== Task goal ==
Could you output the listing that follows exactly, without its images?

== Data to process ==
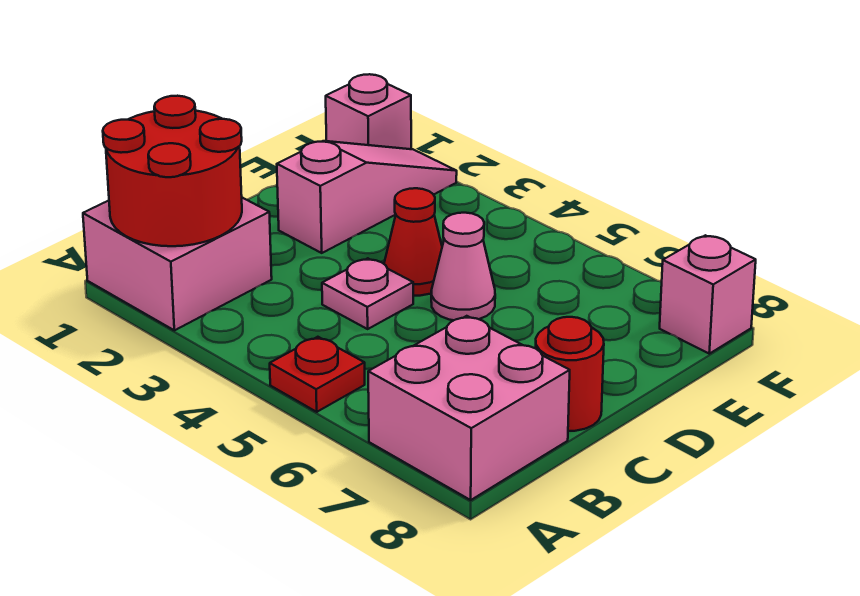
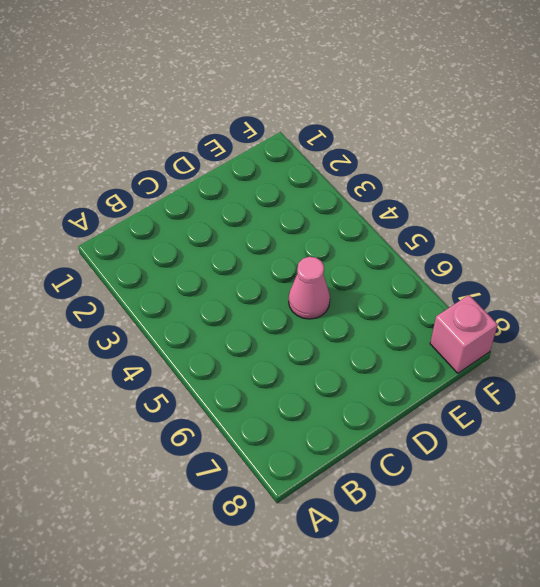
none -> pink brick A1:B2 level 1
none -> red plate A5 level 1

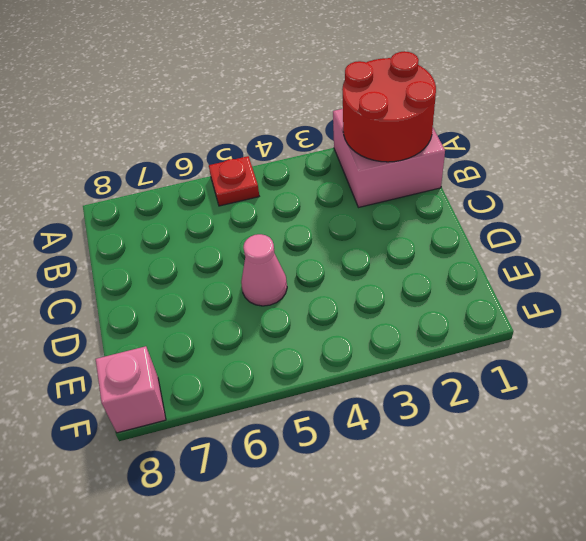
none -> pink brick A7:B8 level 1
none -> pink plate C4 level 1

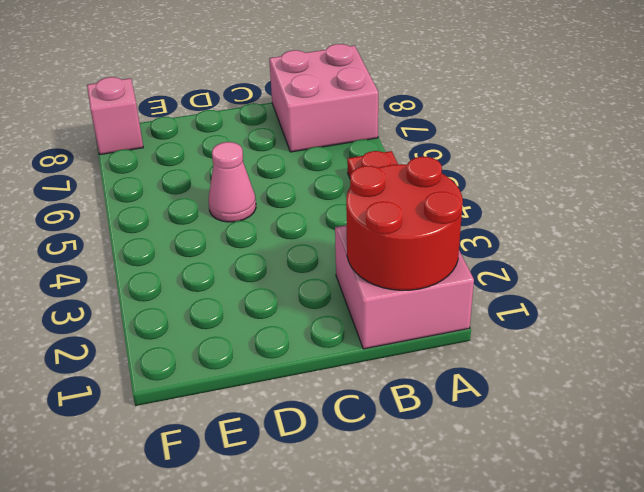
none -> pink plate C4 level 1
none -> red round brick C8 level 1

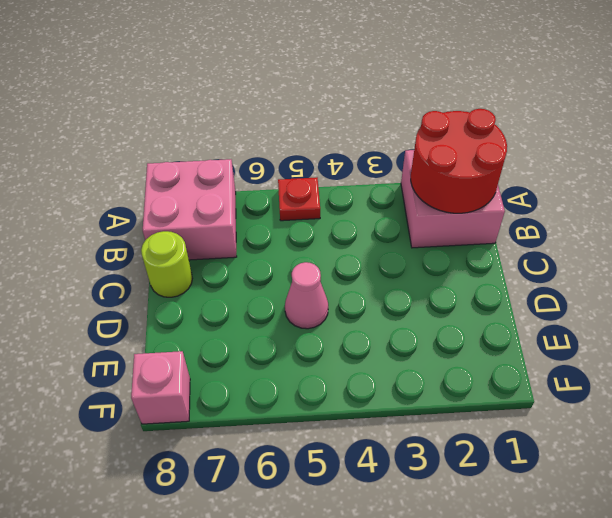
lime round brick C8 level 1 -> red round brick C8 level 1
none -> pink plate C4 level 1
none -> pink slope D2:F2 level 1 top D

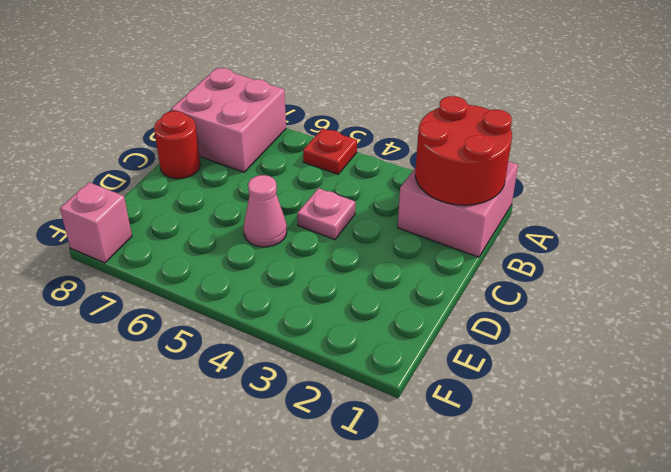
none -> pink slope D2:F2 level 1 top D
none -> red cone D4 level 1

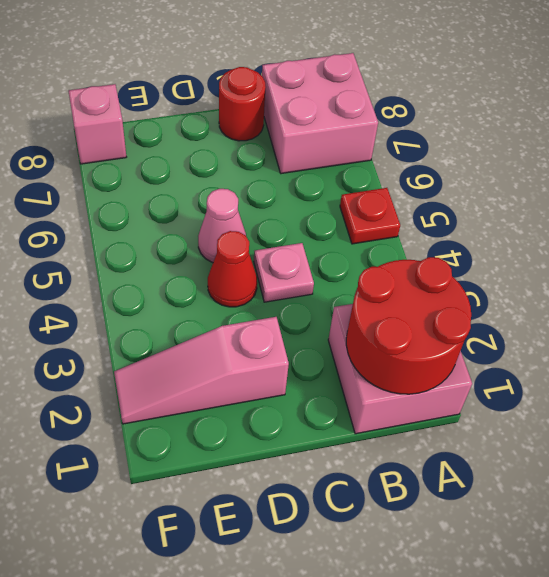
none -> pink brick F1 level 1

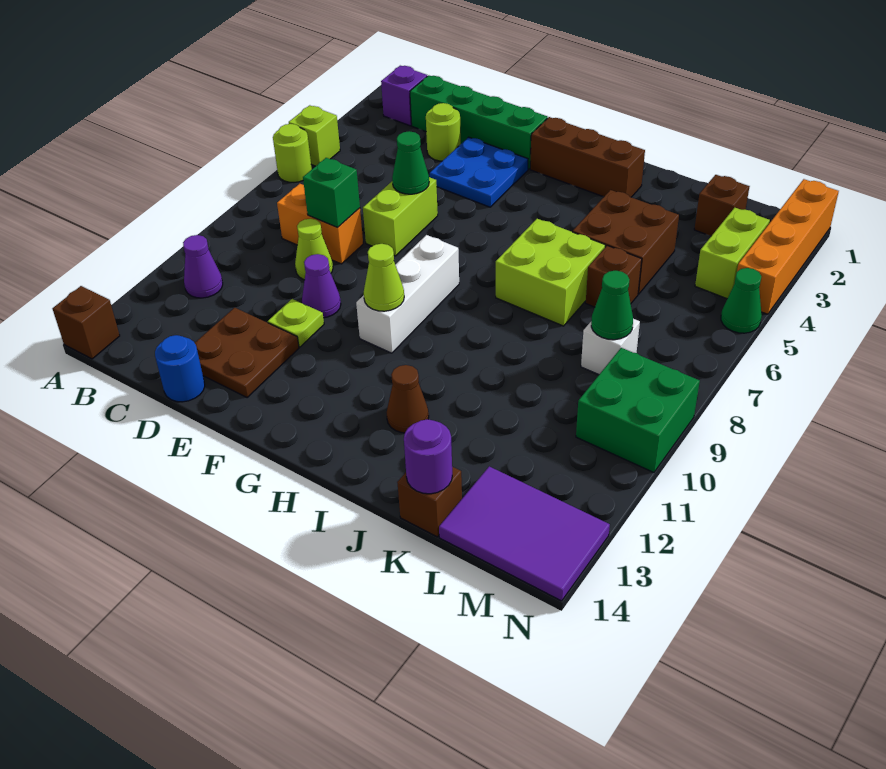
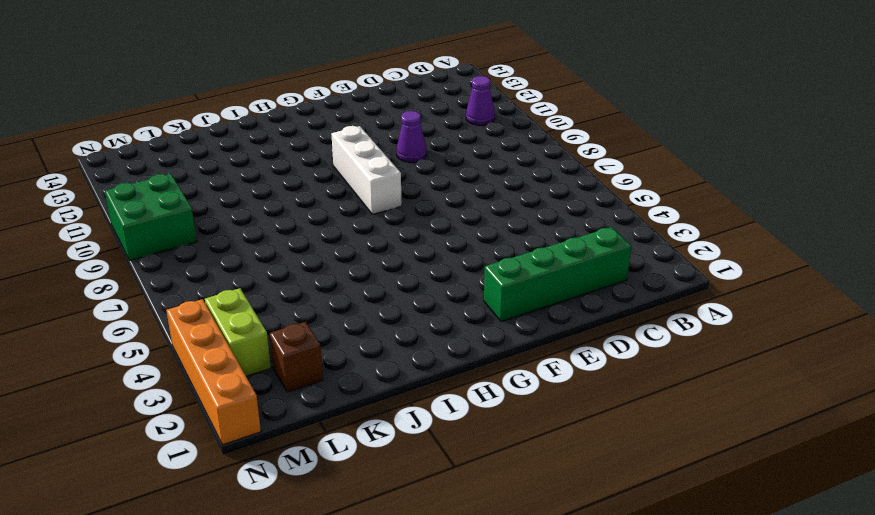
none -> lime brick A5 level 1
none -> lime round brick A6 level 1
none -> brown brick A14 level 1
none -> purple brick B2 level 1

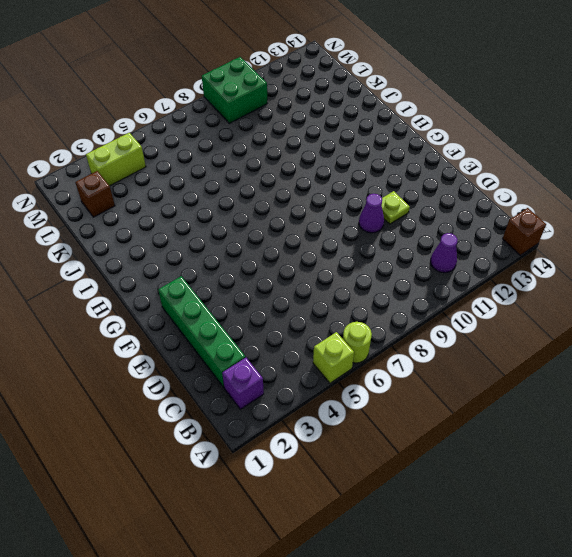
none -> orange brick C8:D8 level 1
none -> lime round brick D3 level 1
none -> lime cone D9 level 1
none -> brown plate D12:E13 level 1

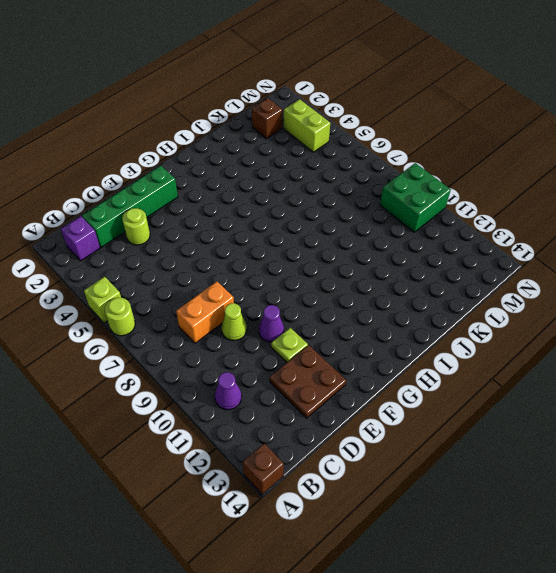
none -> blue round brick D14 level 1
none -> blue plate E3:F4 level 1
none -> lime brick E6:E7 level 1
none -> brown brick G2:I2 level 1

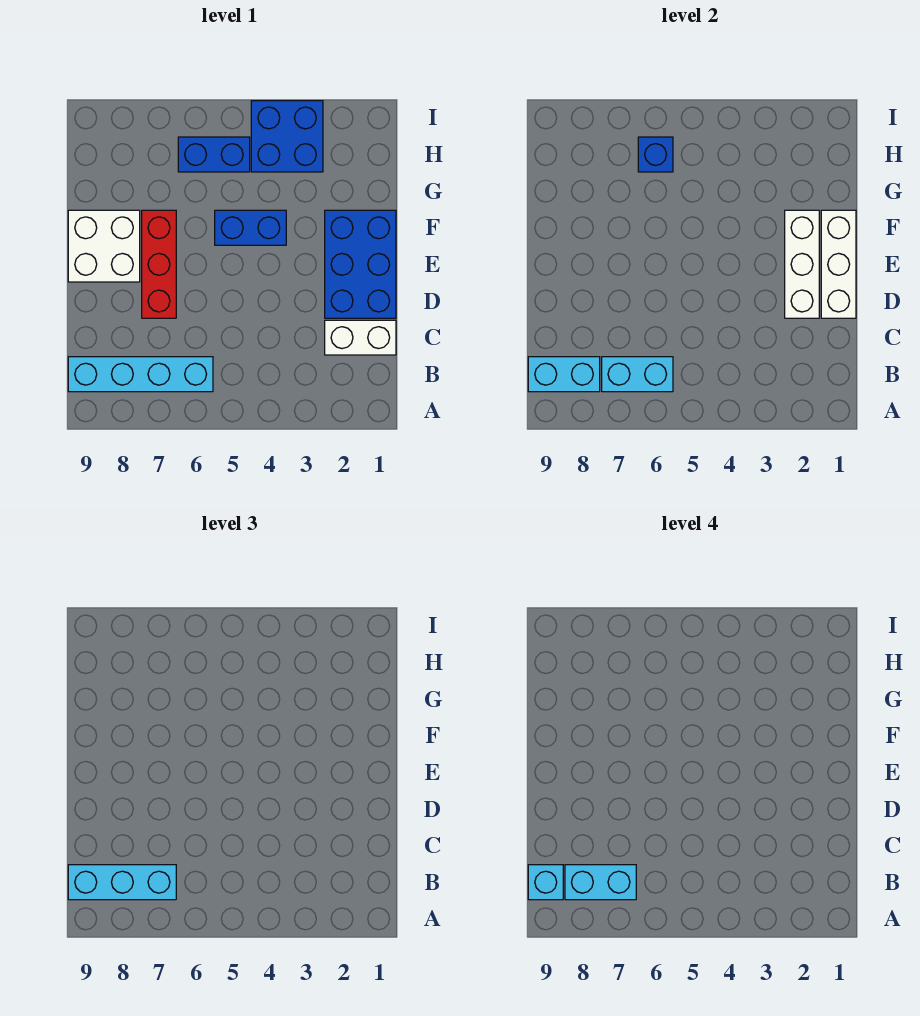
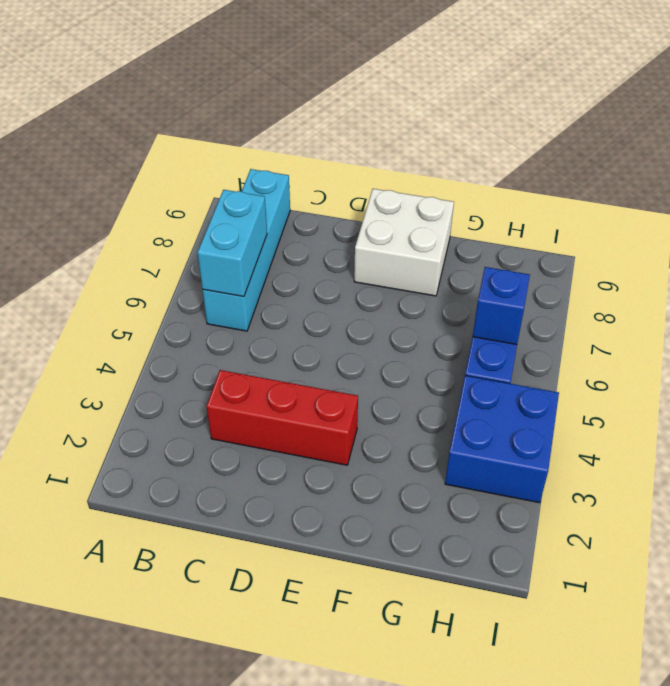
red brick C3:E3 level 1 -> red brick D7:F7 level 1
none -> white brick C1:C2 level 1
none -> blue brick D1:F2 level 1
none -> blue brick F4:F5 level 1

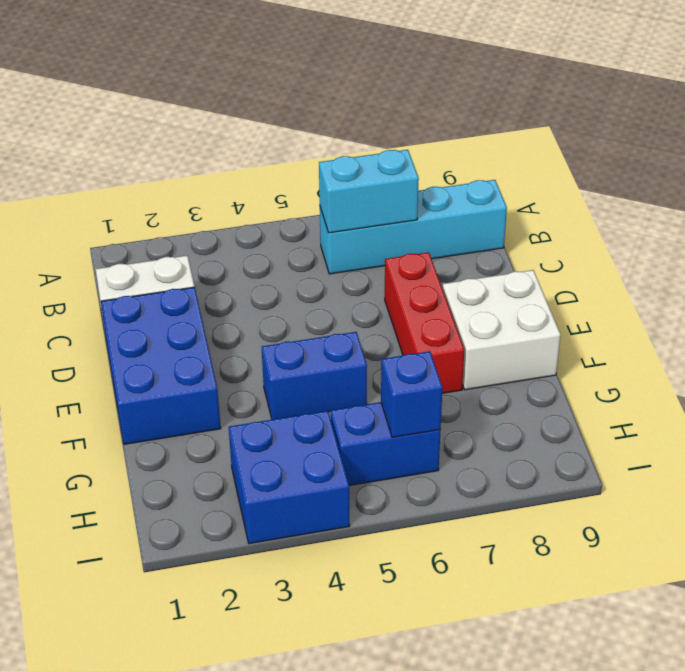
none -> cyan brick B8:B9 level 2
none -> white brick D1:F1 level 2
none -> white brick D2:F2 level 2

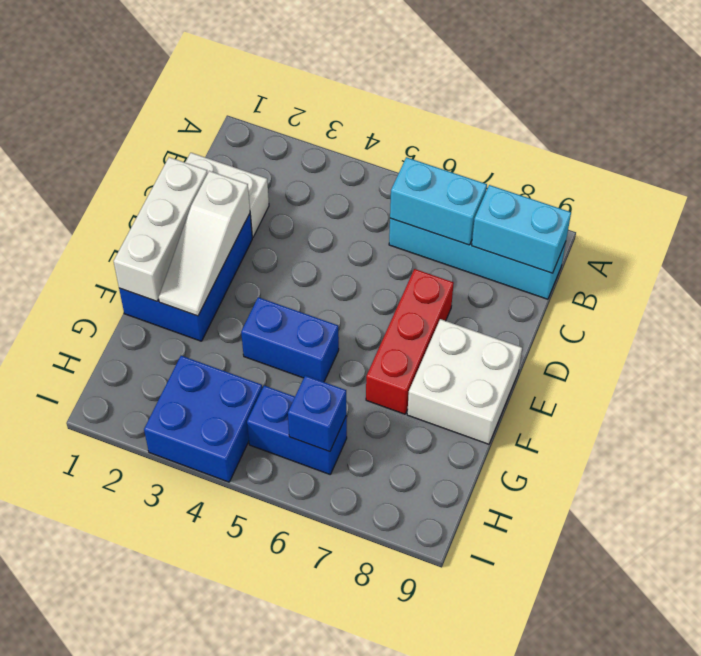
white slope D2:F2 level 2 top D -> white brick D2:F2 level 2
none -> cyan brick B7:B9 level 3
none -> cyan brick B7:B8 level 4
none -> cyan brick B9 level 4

== Response to this task ==
none -> pink brick A1:B2 level 1
none -> red plate A5 level 1

none -> pink brick A7:B8 level 1
none -> pink plate C4 level 1

none -> pink plate C4 level 1
none -> red round brick C8 level 1

lime round brick C8 level 1 -> red round brick C8 level 1
none -> pink plate C4 level 1
none -> pink slope D2:F2 level 1 top D

none -> pink slope D2:F2 level 1 top D
none -> red cone D4 level 1

none -> pink brick F1 level 1

none -> lime brick A5 level 1
none -> lime round brick A6 level 1
none -> brown brick A14 level 1
none -> purple brick B2 level 1

none -> orange brick C8:D8 level 1
none -> lime round brick D3 level 1
none -> lime cone D9 level 1
none -> brown plate D12:E13 level 1

none -> blue round brick D14 level 1
none -> blue plate E3:F4 level 1
none -> lime brick E6:E7 level 1
none -> brown brick G2:I2 level 1

red brick C3:E3 level 1 -> red brick D7:F7 level 1
none -> white brick C1:C2 level 1
none -> blue brick D1:F2 level 1
none -> blue brick F4:F5 level 1

none -> cyan brick B8:B9 level 2
none -> white brick D1:F1 level 2
none -> white brick D2:F2 level 2

white slope D2:F2 level 2 top D -> white brick D2:F2 level 2
none -> cyan brick B7:B9 level 3
none -> cyan brick B7:B8 level 4
none -> cyan brick B9 level 4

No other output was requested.